[Data records]
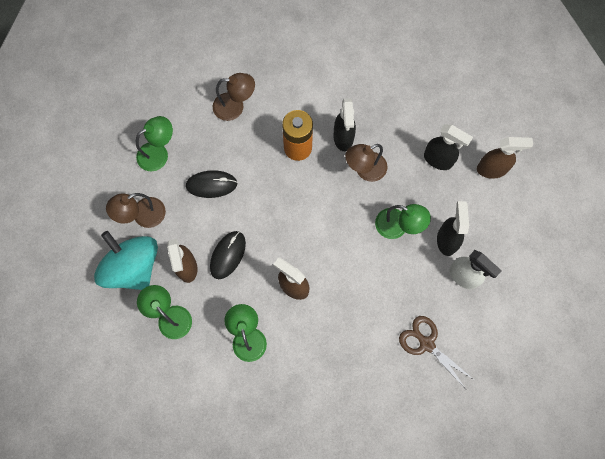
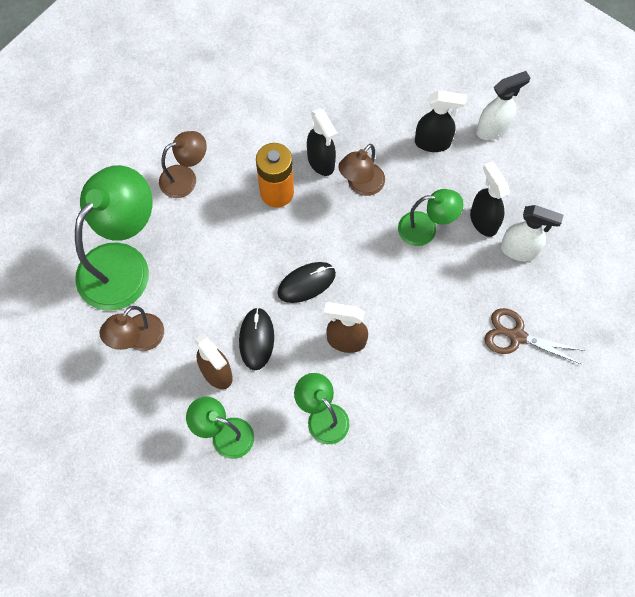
camera: 25 degrees left, 5 degrees down
(133, 267) = (155, 400): turquoise spinning top -> none
(158, 153) = (123, 263): green lamp -> green lamp, size x1.87
(211, 185) = (200, 272): black mouse -> black mouse (306, 283)
(492, 169) = (493, 129): brown spray bottle -> white spray bottle

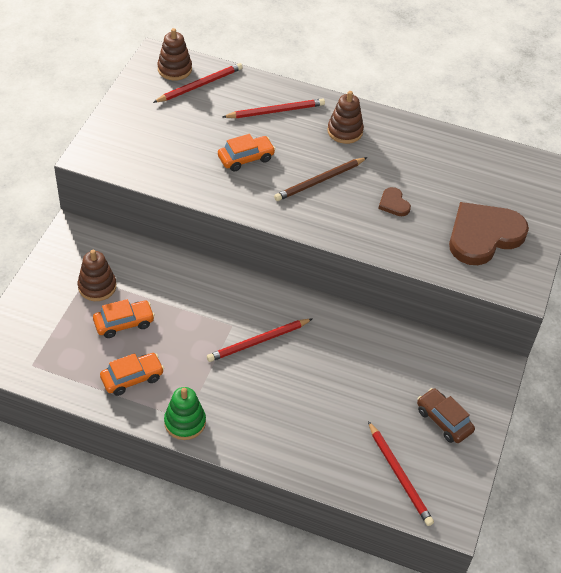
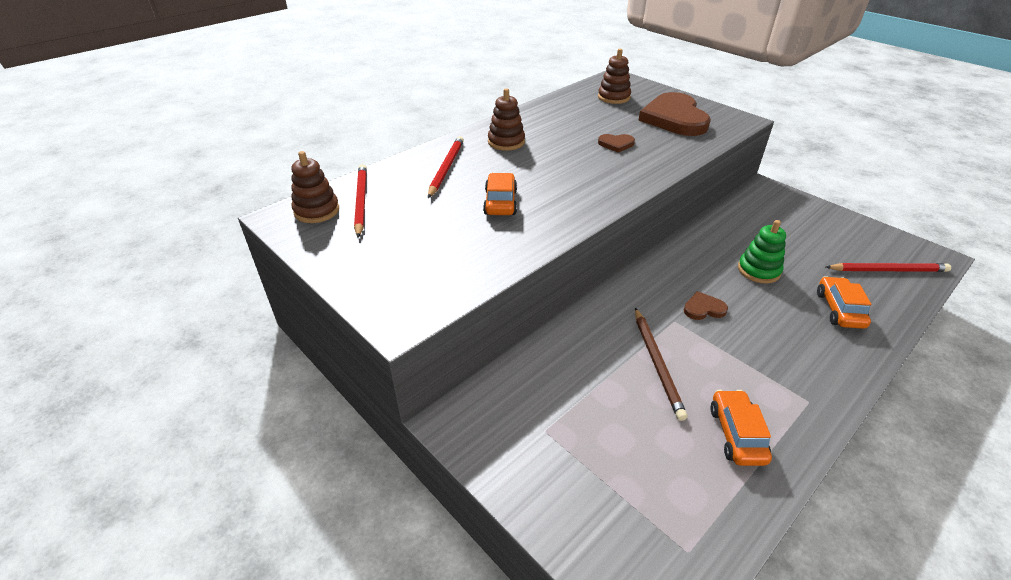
camera: 60 degrees left, 10 degrees down
(97, 286) = (566, 424): brown stacking toy -> brown stacking toy (613, 97)
(124, 323) = (640, 414): orange car -> orange car (839, 309)
(185, 422) = (815, 404): green stacking toy -> green stacking toy (758, 270)
(258, 342) = (703, 308): red pencil -> brown heart
(319, 181) = (563, 171): brown pencil -> brown pencil (657, 363)
(443, 420) = (822, 228): brown car -> none

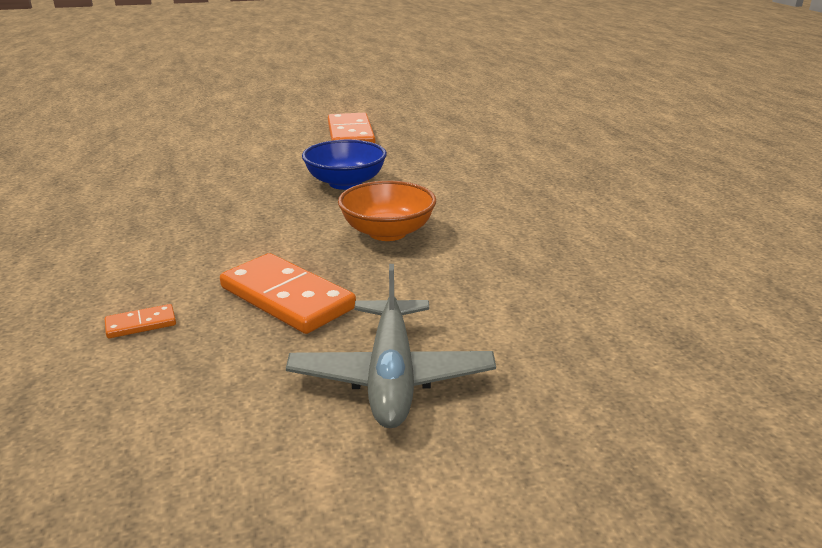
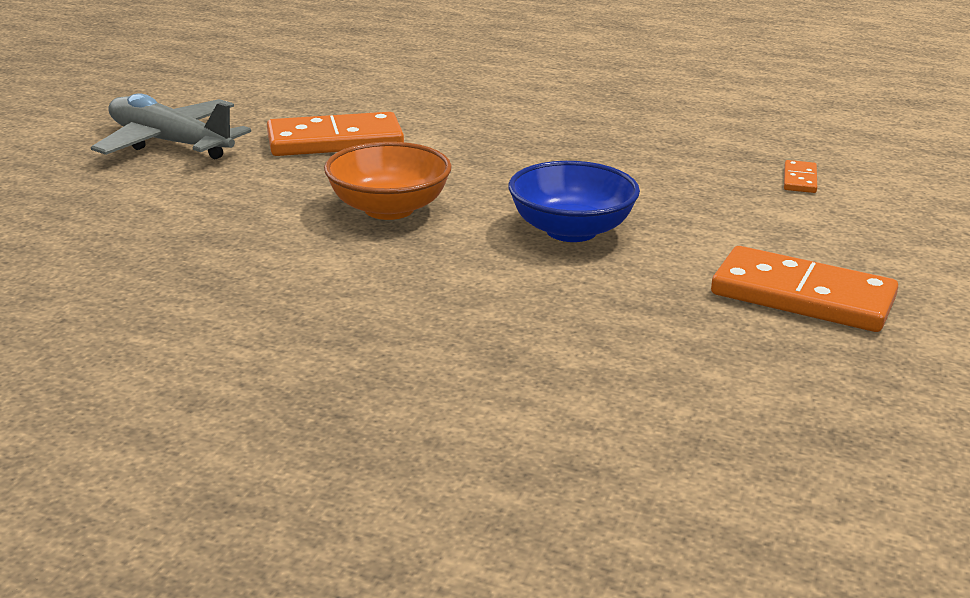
camera: 125 degrees right, 0 degrees up
(141, 324) = (380, 98): orange domino -> orange domino (800, 180)

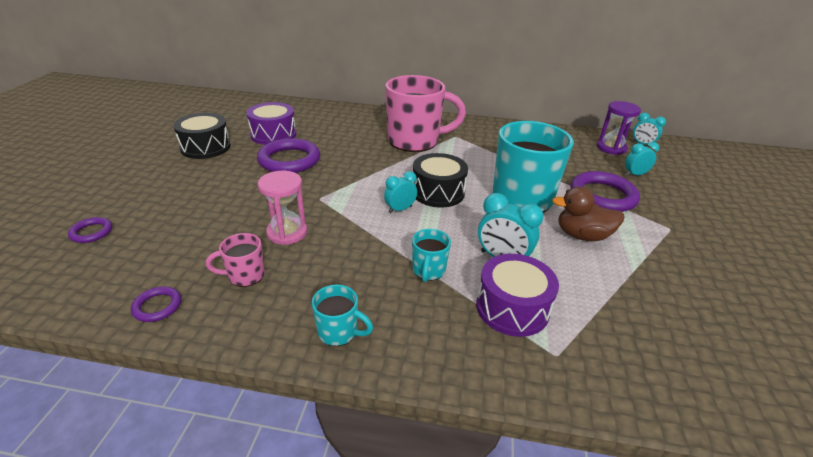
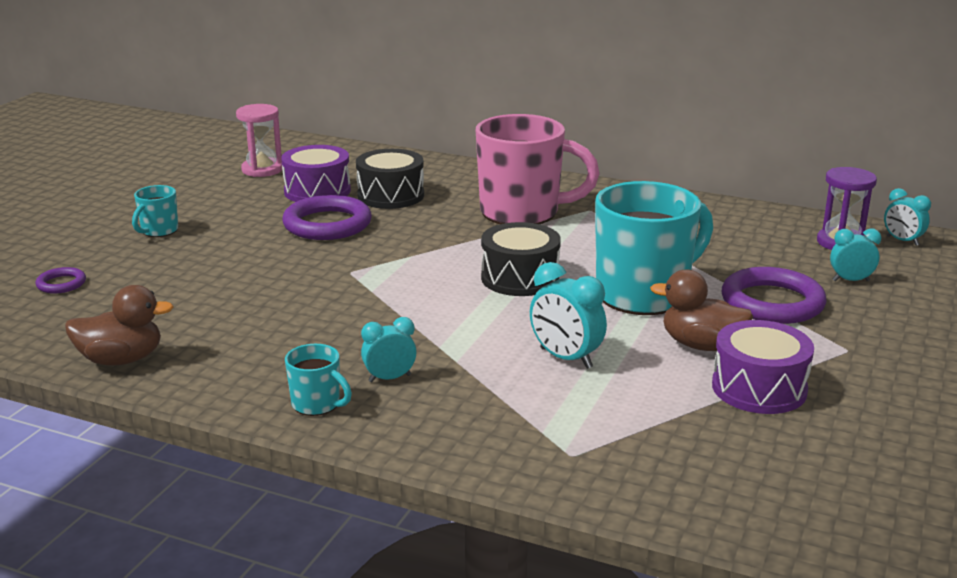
camera: 15 degrees right, 10 degrees down
(157, 306) = (121, 360): purple ring -> brown duck
(205, 147) = (219, 201): black drum -> black drum (390, 195)
(245, 276) = (227, 342): pink mug -> none
(287, 232) = (293, 305): pink hourglass -> pink hourglass (262, 170)
(400, 209) = (454, 293): turquoise clock -> turquoise clock (389, 378)
(428, 271) = (457, 361): turquoise mug -> turquoise mug (158, 231)
(512, 308) = (545, 407): purple drum -> purple drum (759, 388)

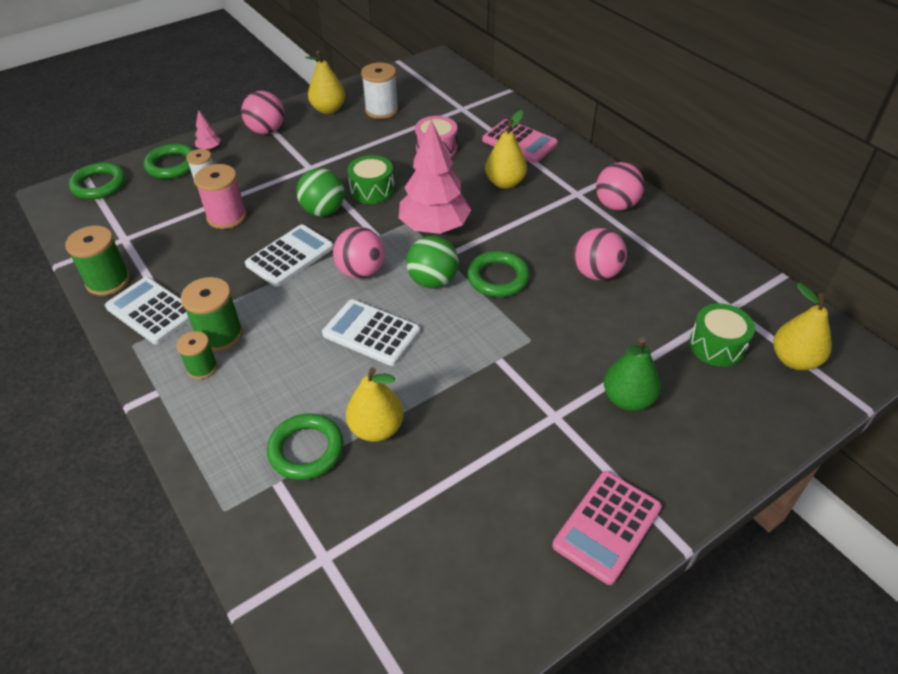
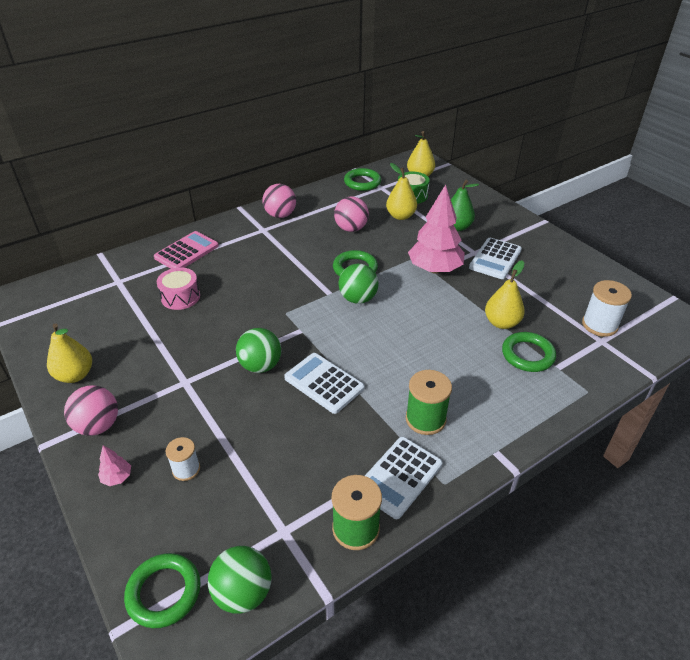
camera: 90 degrees left, 5 degrees down
(80, 221) = (243, 593): none -> green ball
(172, 165) = (142, 512): green ring -> green ring (362, 182)
(202, 367) = (464, 425): green spool -> none
(227, 217) = (257, 439): pink spool -> none
(361, 271) = (346, 337): pink ball -> none
(371, 333) = (415, 328): white calculator -> white calculator (495, 259)
(372, 190) = (234, 335): green drum -> none
(381, 110) = (96, 334): white spool -> white spool (599, 325)
(434, 228) = (294, 298): pink tree -> pink tree (435, 269)
(505, 183) = (242, 261): yellow pear -> yellow pear (400, 216)
(607, 527) = (542, 241): pink calculator -> none

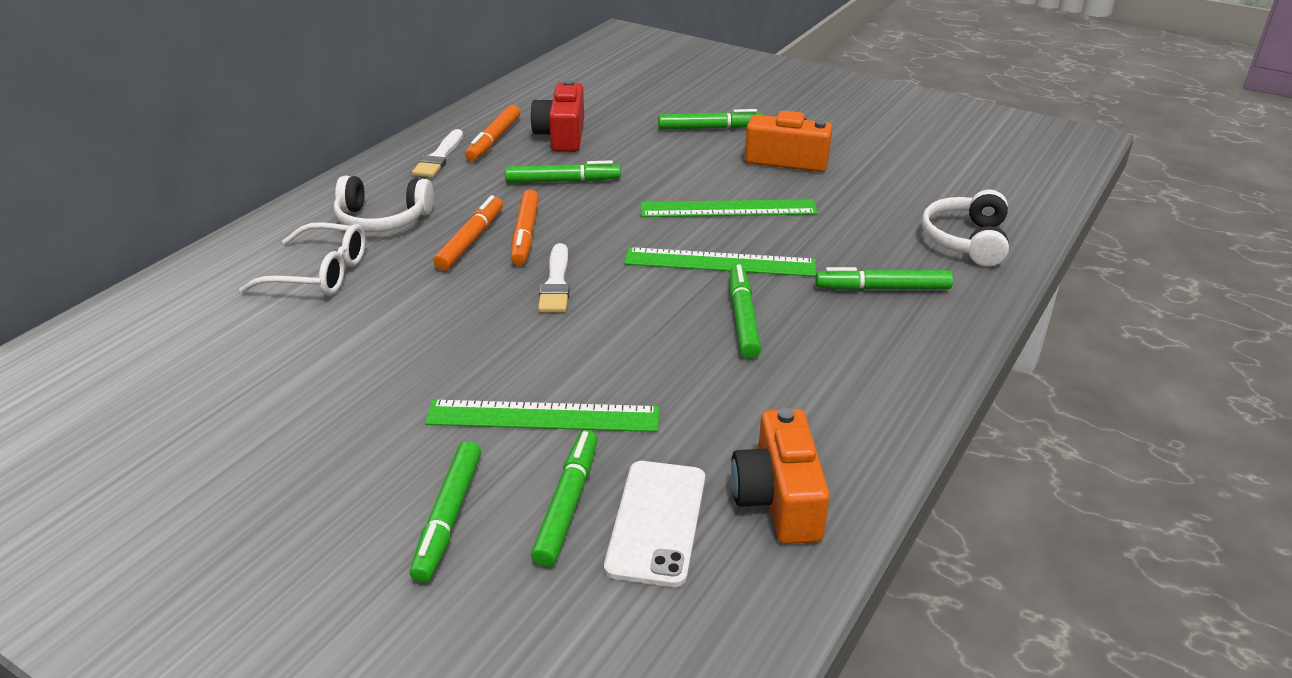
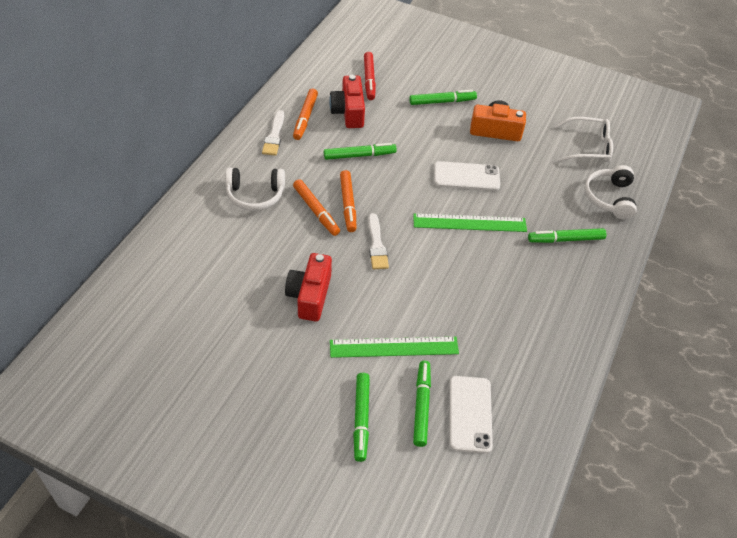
camera: 10 degrees left, 15 degrees up
(319, 273) = (231, 244): white glasses -> white glasses (588, 147)
(421, 341) = (310, 296): none -> red camera
(471, 240) = (316, 211): orange marker -> orange marker turned 135 degrees clockwise
(604, 104) = (369, 79): none -> red marker
(728, 209) = (466, 176): green ruler -> white phone
(743, 318) = (490, 267): green marker -> none
(778, 499) = (529, 394): orange camera -> none

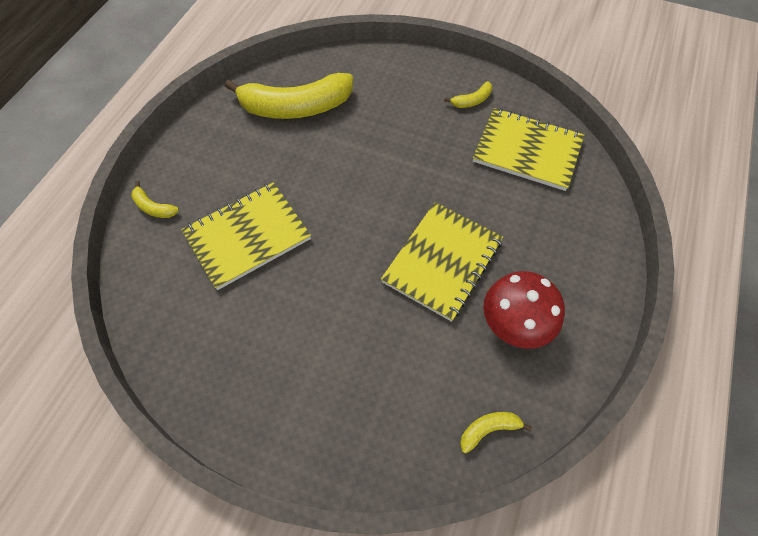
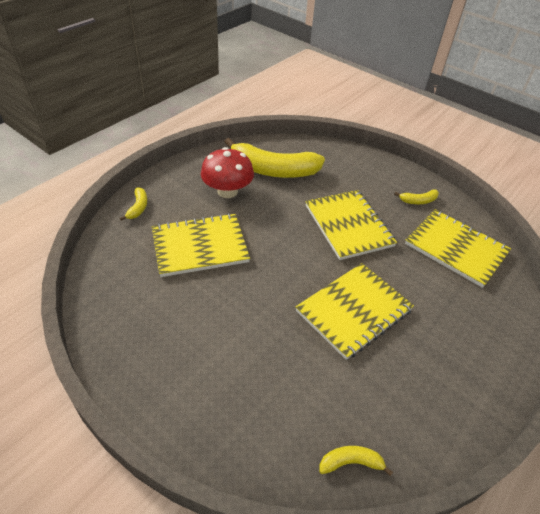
camera: 15 degrees right, 15 degrees down
(153, 207) = (138, 207): yellow banana -> yellow banana turned 135 degrees counterclockwise
(405, 157) = (348, 226): none -> yellow notebook
(515, 323) = (404, 379): red mushroom -> red mushroom (227, 191)

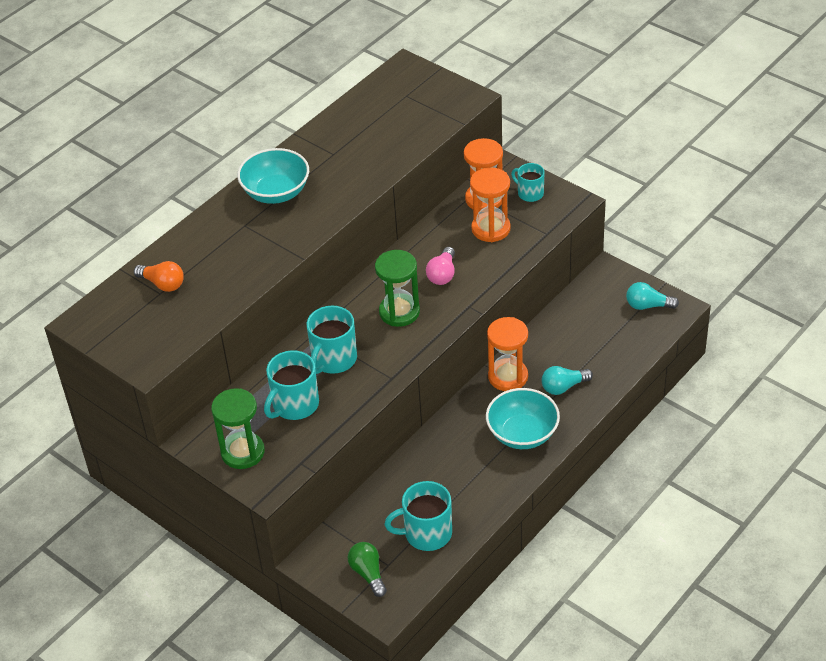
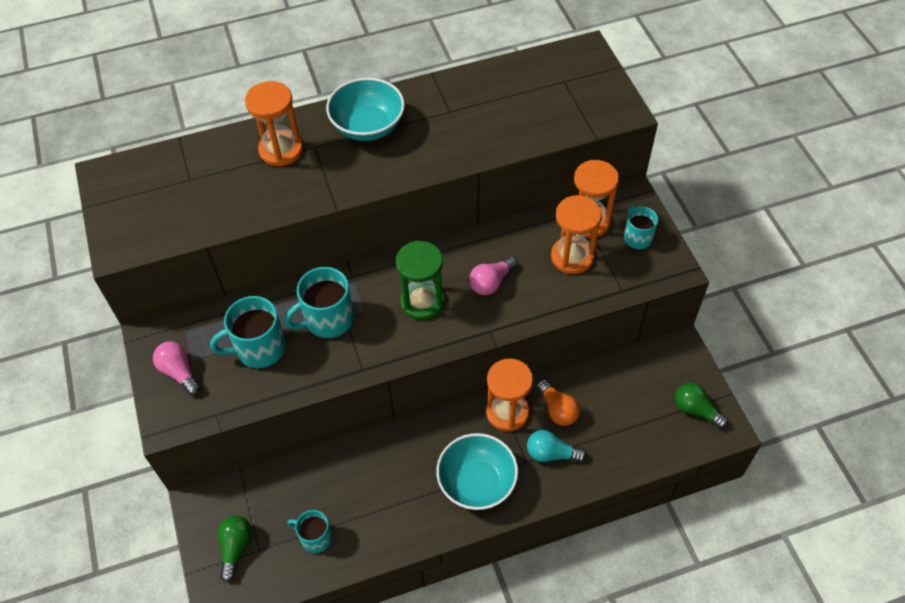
camera: 30 degrees right, 10 degrees up
(162, 284) = (199, 171): orange light bulb -> orange light bulb (557, 409)
(218, 239) = (281, 150): none -> orange hourglass
(243, 452) = (179, 372): green hourglass -> pink light bulb
(426, 533) = (315, 537): turquoise mug -> turquoise mug, size x0.62
(648, 305) = (696, 410): turquoise light bulb -> green light bulb

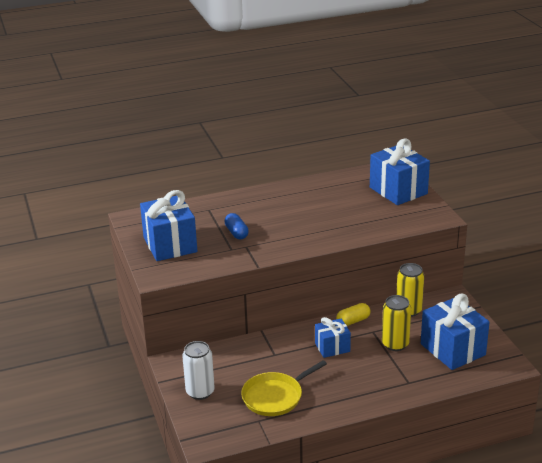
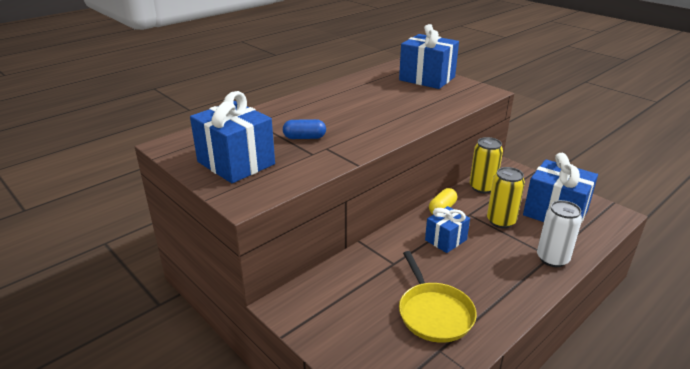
camera: 25 degrees left, 0 degrees up
(200, 392) = (343, 334): white can -> white can (552, 259)
(236, 233) = (304, 138): blue capsule -> blue capsule turned 45 degrees counterclockwise
(275, 397) = (434, 313): yellow pan -> yellow pan turned 45 degrees counterclockwise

WHAT NEEDS TO BE DONE:
Lines from the records above that hold "counterclockwise" are the ones to list.

SOLUTION BELOW:
(153, 207) = (138, 207): yellow banana -> yellow banana turned 135 degrees counterclockwise
(236, 233) = (304, 138): blue capsule -> blue capsule turned 45 degrees counterclockwise
(275, 397) = (434, 313): yellow pan -> yellow pan turned 45 degrees counterclockwise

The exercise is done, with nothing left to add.